● Exercise description:
For this task, output exactly the lines of the material below starting at the line with "green bucket: 1 -> 2" and ending at the line with "yellow flashlight: 1 -> 4"; pictures are to be excluded.

● Data records:
=======

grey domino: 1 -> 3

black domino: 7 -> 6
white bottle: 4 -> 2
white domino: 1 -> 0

=======

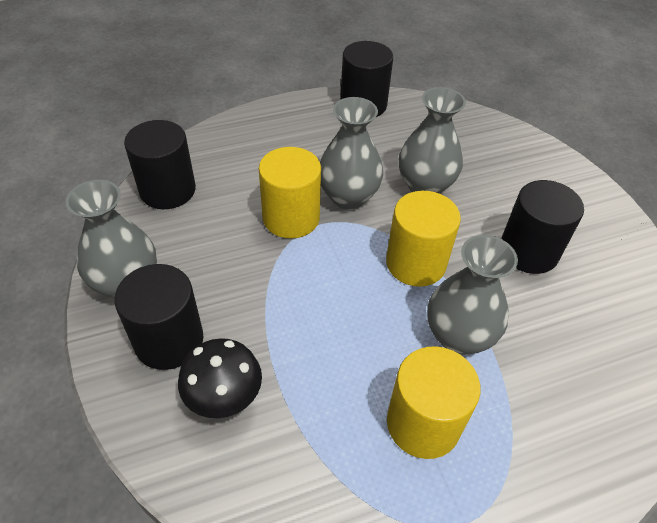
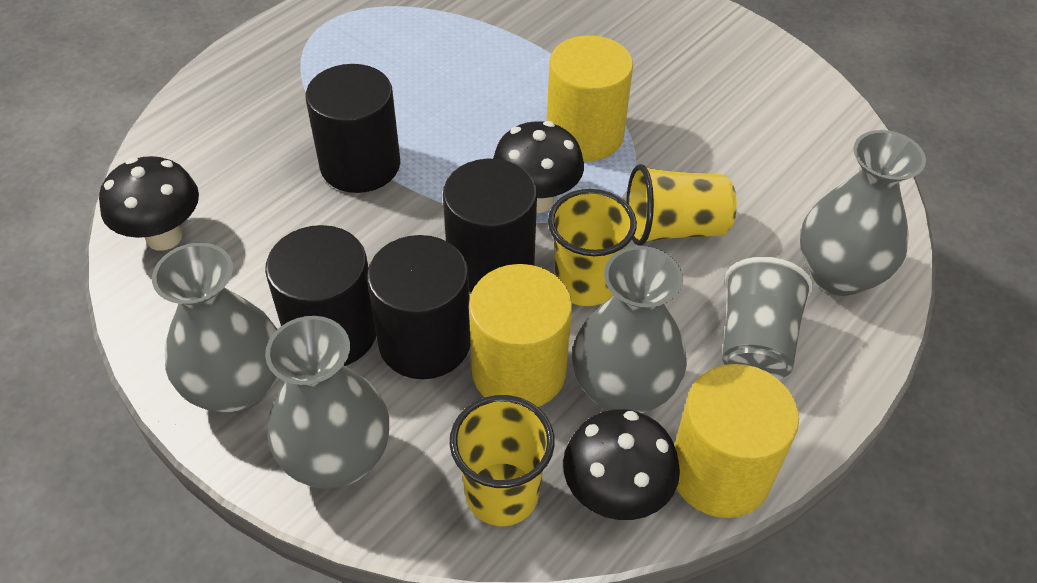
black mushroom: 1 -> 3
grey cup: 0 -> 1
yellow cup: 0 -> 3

=======

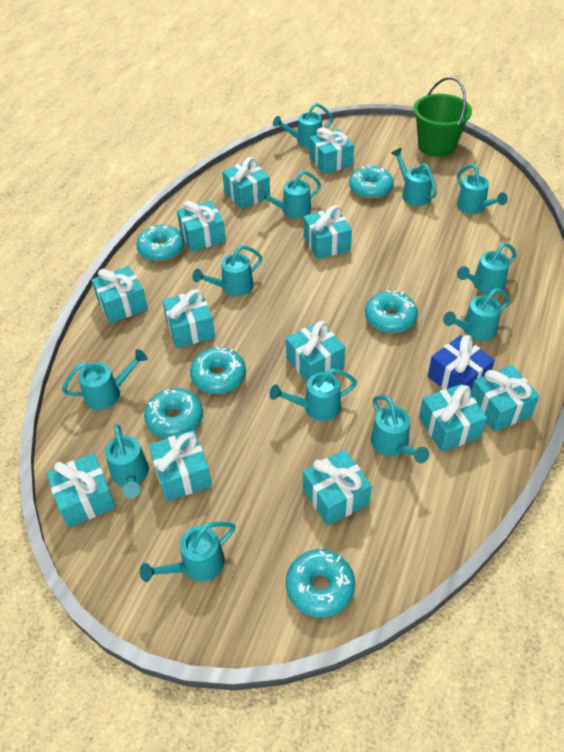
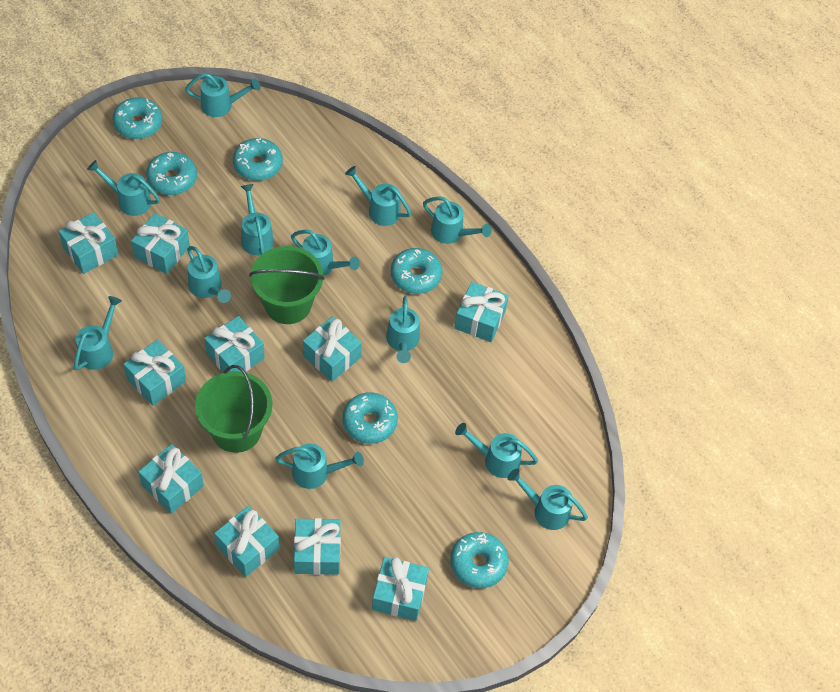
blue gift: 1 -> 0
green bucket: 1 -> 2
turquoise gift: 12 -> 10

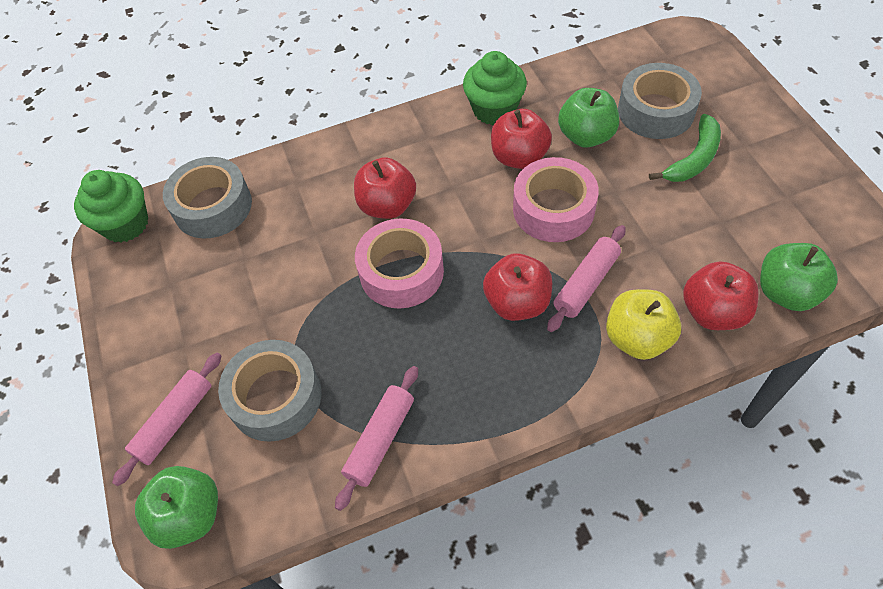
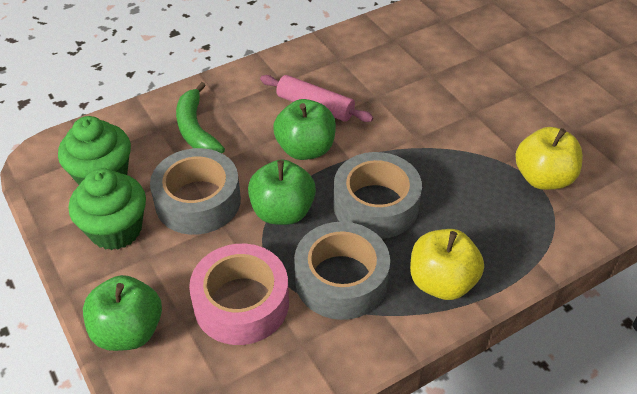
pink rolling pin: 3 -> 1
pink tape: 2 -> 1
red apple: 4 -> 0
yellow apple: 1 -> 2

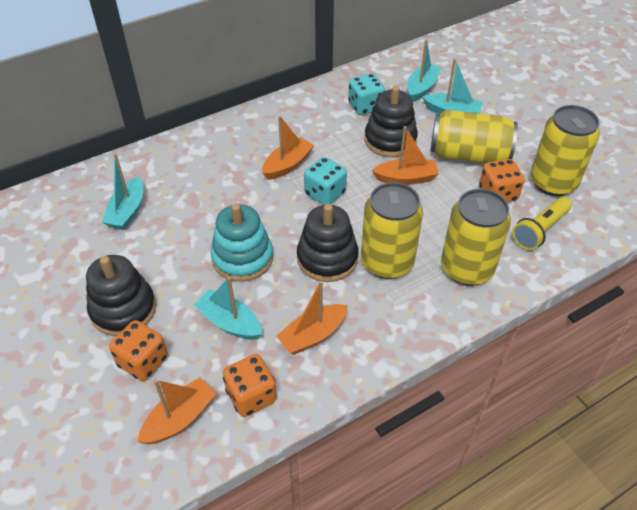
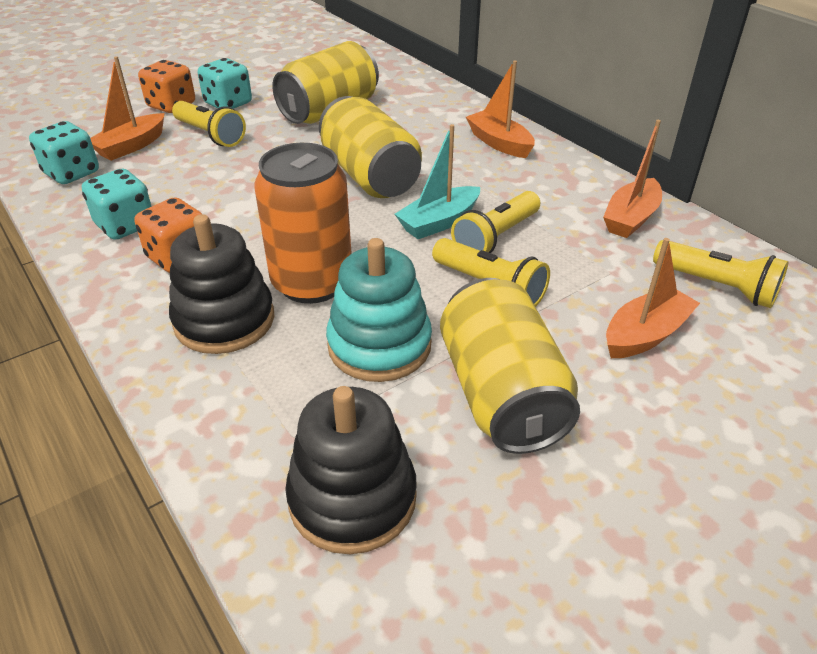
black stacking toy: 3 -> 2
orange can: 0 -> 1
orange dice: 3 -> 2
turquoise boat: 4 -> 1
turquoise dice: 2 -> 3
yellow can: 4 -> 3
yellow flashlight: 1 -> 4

=======

● Completed exercise:
green bucket: 1 -> 2
turquoise gift: 12 -> 10

pink rolling pin: 3 -> 1
pink tape: 2 -> 1
red apple: 4 -> 0
yellow apple: 1 -> 2

black stacking toy: 3 -> 2
orange can: 0 -> 1
orange dice: 3 -> 2
turquoise boat: 4 -> 1
turquoise dice: 2 -> 3
yellow can: 4 -> 3
yellow flashlight: 1 -> 4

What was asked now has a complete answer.